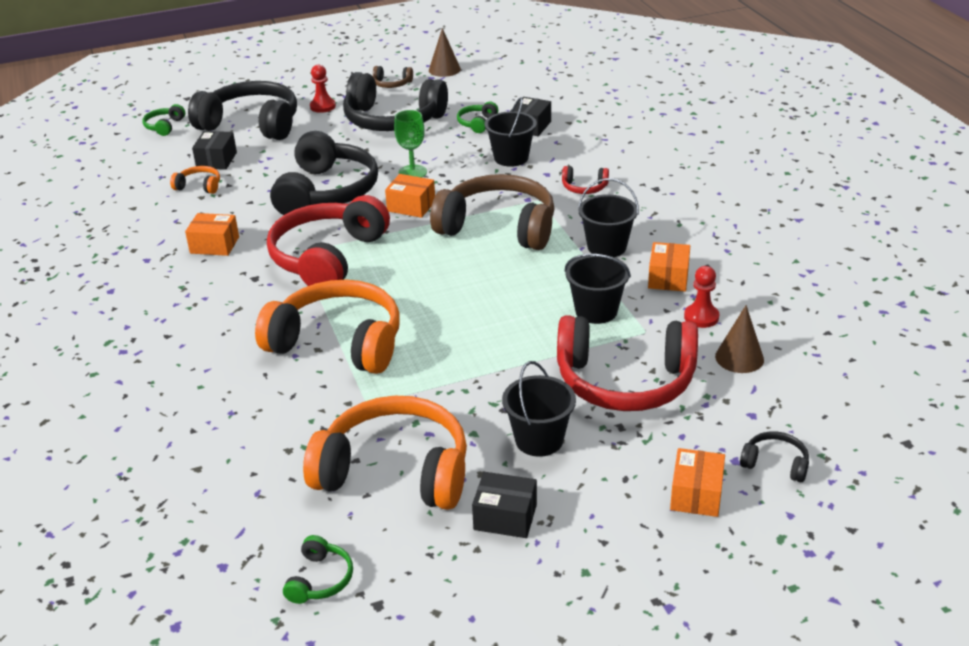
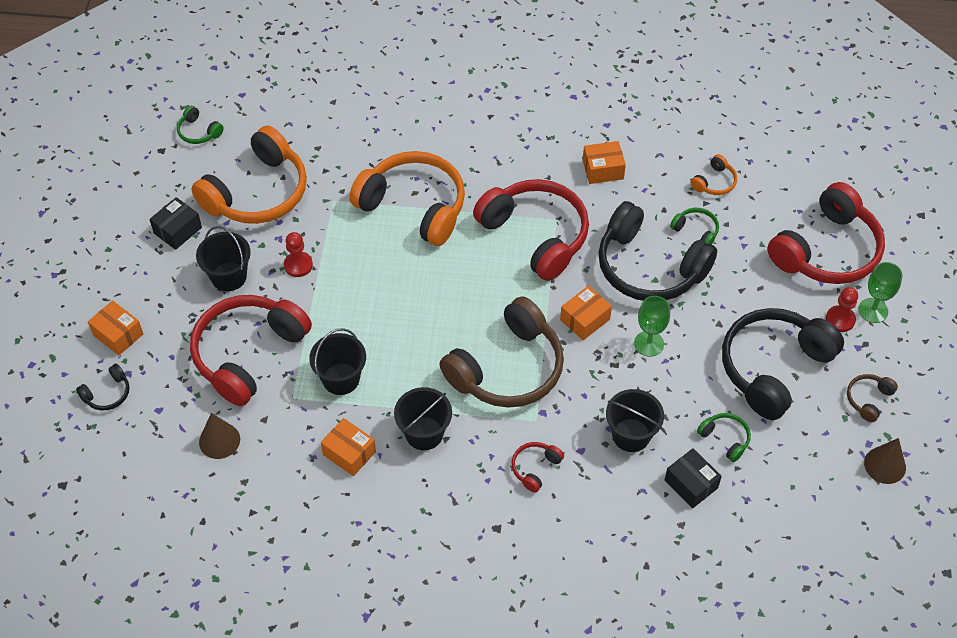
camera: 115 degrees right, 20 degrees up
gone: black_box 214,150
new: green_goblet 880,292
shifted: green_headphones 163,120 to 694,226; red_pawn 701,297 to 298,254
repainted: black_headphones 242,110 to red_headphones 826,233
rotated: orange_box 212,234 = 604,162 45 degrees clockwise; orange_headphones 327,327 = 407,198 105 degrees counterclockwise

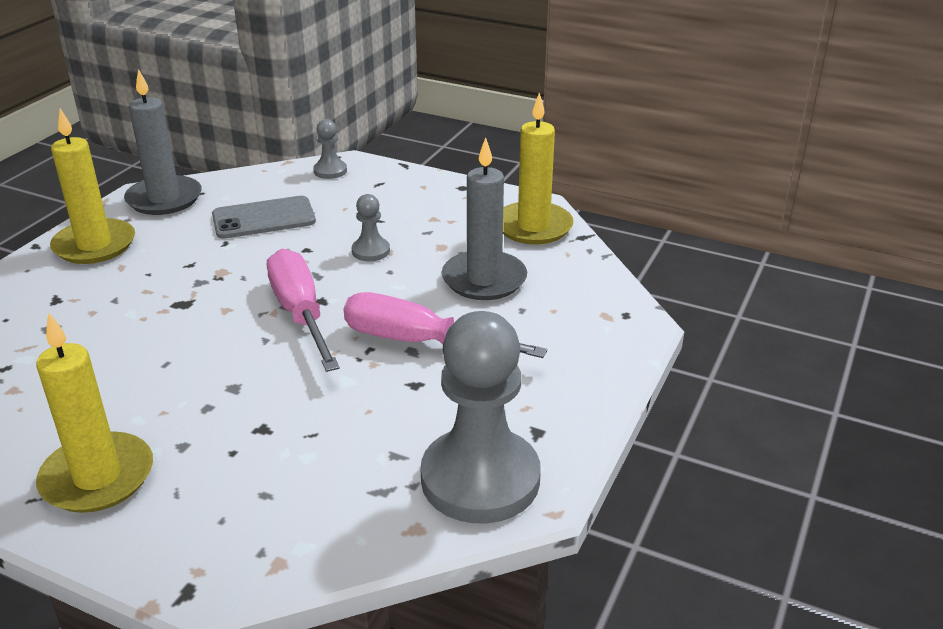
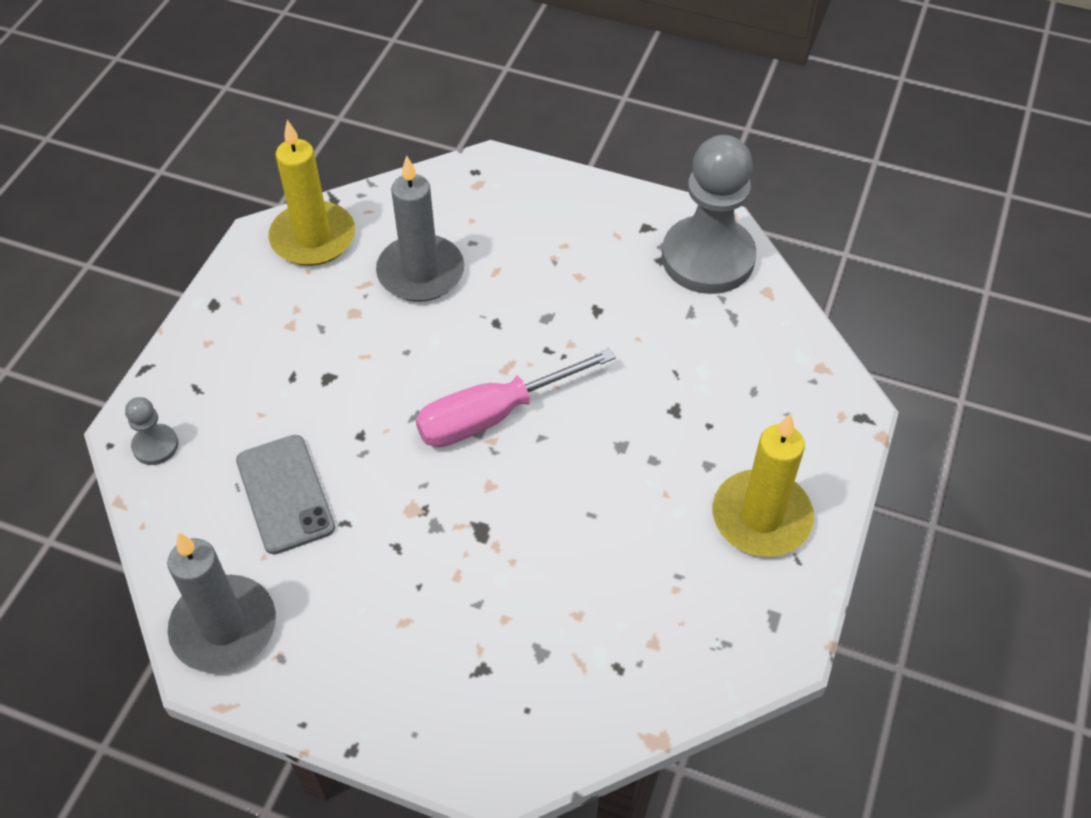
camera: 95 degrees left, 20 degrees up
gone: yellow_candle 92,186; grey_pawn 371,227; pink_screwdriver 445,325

> _TASK INSTRUCTIONS_: Word for word, write out the whole listing, keeping none of the pictures.

> _ANSWER BOX_:
camera: 115 degrees right, 20 degrees up
gone: black_box 214,150
new: green_goblet 880,292
shifted: green_headphones 163,120 to 694,226; red_pawn 701,297 to 298,254
repainted: black_headphones 242,110 to red_headphones 826,233
rotated: orange_box 212,234 = 604,162 45 degrees clockwise; orange_headphones 327,327 = 407,198 105 degrees counterclockwise

camera: 95 degrees left, 20 degrees up
gone: yellow_candle 92,186; grey_pawn 371,227; pink_screwdriver 445,325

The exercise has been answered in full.